→ **Dataset extract**
-------------------------
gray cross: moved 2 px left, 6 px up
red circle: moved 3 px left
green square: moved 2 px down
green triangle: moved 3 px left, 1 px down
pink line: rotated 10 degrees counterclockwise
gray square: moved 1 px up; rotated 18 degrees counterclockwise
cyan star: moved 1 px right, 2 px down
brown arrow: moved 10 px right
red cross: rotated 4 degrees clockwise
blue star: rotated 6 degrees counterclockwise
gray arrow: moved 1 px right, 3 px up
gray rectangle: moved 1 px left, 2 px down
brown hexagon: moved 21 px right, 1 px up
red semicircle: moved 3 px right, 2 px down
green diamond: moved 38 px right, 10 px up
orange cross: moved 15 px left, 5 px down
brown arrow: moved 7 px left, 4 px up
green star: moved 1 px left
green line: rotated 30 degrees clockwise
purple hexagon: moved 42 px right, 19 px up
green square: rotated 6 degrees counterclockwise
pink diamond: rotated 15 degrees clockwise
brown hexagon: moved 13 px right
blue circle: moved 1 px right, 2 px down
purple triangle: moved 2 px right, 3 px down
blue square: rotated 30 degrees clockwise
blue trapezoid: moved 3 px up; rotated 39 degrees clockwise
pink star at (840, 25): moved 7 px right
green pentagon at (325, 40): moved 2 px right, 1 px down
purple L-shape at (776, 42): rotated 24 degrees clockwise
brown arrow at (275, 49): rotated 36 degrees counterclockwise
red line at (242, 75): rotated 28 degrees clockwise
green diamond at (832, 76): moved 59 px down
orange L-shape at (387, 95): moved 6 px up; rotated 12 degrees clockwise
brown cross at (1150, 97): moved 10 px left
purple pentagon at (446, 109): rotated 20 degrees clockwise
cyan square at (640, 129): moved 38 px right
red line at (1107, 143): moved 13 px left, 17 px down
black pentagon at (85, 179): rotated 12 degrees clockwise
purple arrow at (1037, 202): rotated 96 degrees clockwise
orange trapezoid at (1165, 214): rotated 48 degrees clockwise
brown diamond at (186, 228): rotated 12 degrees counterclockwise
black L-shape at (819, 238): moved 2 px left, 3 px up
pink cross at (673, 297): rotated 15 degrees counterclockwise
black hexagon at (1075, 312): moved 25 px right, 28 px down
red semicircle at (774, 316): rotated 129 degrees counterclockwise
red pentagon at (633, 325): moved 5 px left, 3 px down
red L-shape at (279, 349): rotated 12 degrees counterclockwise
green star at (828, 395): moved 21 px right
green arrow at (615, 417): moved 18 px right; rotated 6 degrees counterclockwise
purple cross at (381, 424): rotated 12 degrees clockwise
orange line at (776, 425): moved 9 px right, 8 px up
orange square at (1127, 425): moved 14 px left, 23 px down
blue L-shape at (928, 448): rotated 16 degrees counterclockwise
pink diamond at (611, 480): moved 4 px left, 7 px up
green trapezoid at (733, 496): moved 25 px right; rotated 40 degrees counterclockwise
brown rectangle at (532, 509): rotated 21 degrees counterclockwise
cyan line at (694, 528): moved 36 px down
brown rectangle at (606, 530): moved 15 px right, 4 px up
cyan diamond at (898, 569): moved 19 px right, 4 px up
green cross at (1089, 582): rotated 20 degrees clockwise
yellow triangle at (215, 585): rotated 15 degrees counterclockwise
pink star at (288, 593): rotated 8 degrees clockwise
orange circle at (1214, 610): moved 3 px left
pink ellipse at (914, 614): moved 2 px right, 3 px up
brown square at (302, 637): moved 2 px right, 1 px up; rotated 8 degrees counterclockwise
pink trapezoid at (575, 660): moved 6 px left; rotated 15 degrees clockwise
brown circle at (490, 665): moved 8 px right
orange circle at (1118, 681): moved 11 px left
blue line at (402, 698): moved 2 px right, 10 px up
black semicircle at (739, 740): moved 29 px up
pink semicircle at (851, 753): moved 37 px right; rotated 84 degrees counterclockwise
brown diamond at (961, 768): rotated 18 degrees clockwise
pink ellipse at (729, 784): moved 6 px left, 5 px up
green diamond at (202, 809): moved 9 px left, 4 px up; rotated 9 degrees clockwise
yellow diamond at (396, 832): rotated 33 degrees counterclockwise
-------------------------
→ **Written request**
Copy every one of the entries above word for word, keeping each line unchanged.

→ **Answer for the task**
gray cross: moved 2 px left, 6 px up
red circle: moved 3 px left
green square: moved 2 px down
green triangle: moved 3 px left, 1 px down
pink line: rotated 10 degrees counterclockwise
gray square: moved 1 px up; rotated 18 degrees counterclockwise
cyan star: moved 1 px right, 2 px down
brown arrow: moved 10 px right
red cross: rotated 4 degrees clockwise
blue star: rotated 6 degrees counterclockwise
gray arrow: moved 1 px right, 3 px up
gray rectangle: moved 1 px left, 2 px down
brown hexagon: moved 21 px right, 1 px up
red semicircle: moved 3 px right, 2 px down
green diamond: moved 38 px right, 10 px up
orange cross: moved 15 px left, 5 px down
brown arrow: moved 7 px left, 4 px up
green star: moved 1 px left
green line: rotated 30 degrees clockwise
purple hexagon: moved 42 px right, 19 px up
green square: rotated 6 degrees counterclockwise
pink diamond: rotated 15 degrees clockwise
brown hexagon: moved 13 px right
blue circle: moved 1 px right, 2 px down
purple triangle: moved 2 px right, 3 px down
blue square: rotated 30 degrees clockwise
blue trapezoid: moved 3 px up; rotated 39 degrees clockwise
pink star at (840, 25): moved 7 px right
green pentagon at (325, 40): moved 2 px right, 1 px down
purple L-shape at (776, 42): rotated 24 degrees clockwise
brown arrow at (275, 49): rotated 36 degrees counterclockwise
red line at (242, 75): rotated 28 degrees clockwise
green diamond at (832, 76): moved 59 px down
orange L-shape at (387, 95): moved 6 px up; rotated 12 degrees clockwise
brown cross at (1150, 97): moved 10 px left
purple pentagon at (446, 109): rotated 20 degrees clockwise
cyan square at (640, 129): moved 38 px right
red line at (1107, 143): moved 13 px left, 17 px down
black pentagon at (85, 179): rotated 12 degrees clockwise
purple arrow at (1037, 202): rotated 96 degrees clockwise
orange trapezoid at (1165, 214): rotated 48 degrees clockwise
brown diamond at (186, 228): rotated 12 degrees counterclockwise
black L-shape at (819, 238): moved 2 px left, 3 px up
pink cross at (673, 297): rotated 15 degrees counterclockwise
black hexagon at (1075, 312): moved 25 px right, 28 px down
red semicircle at (774, 316): rotated 129 degrees counterclockwise
red pentagon at (633, 325): moved 5 px left, 3 px down
red L-shape at (279, 349): rotated 12 degrees counterclockwise
green star at (828, 395): moved 21 px right
green arrow at (615, 417): moved 18 px right; rotated 6 degrees counterclockwise
purple cross at (381, 424): rotated 12 degrees clockwise
orange line at (776, 425): moved 9 px right, 8 px up
orange square at (1127, 425): moved 14 px left, 23 px down
blue L-shape at (928, 448): rotated 16 degrees counterclockwise
pink diamond at (611, 480): moved 4 px left, 7 px up
green trapezoid at (733, 496): moved 25 px right; rotated 40 degrees counterclockwise
brown rectangle at (532, 509): rotated 21 degrees counterclockwise
cyan line at (694, 528): moved 36 px down
brown rectangle at (606, 530): moved 15 px right, 4 px up
cyan diamond at (898, 569): moved 19 px right, 4 px up
green cross at (1089, 582): rotated 20 degrees clockwise
yellow triangle at (215, 585): rotated 15 degrees counterclockwise
pink star at (288, 593): rotated 8 degrees clockwise
orange circle at (1214, 610): moved 3 px left
pink ellipse at (914, 614): moved 2 px right, 3 px up
brown square at (302, 637): moved 2 px right, 1 px up; rotated 8 degrees counterclockwise
pink trapezoid at (575, 660): moved 6 px left; rotated 15 degrees clockwise
brown circle at (490, 665): moved 8 px right
orange circle at (1118, 681): moved 11 px left
blue line at (402, 698): moved 2 px right, 10 px up
black semicircle at (739, 740): moved 29 px up
pink semicircle at (851, 753): moved 37 px right; rotated 84 degrees counterclockwise
brown diamond at (961, 768): rotated 18 degrees clockwise
pink ellipse at (729, 784): moved 6 px left, 5 px up
green diamond at (202, 809): moved 9 px left, 4 px up; rotated 9 degrees clockwise
yellow diamond at (396, 832): rotated 33 degrees counterclockwise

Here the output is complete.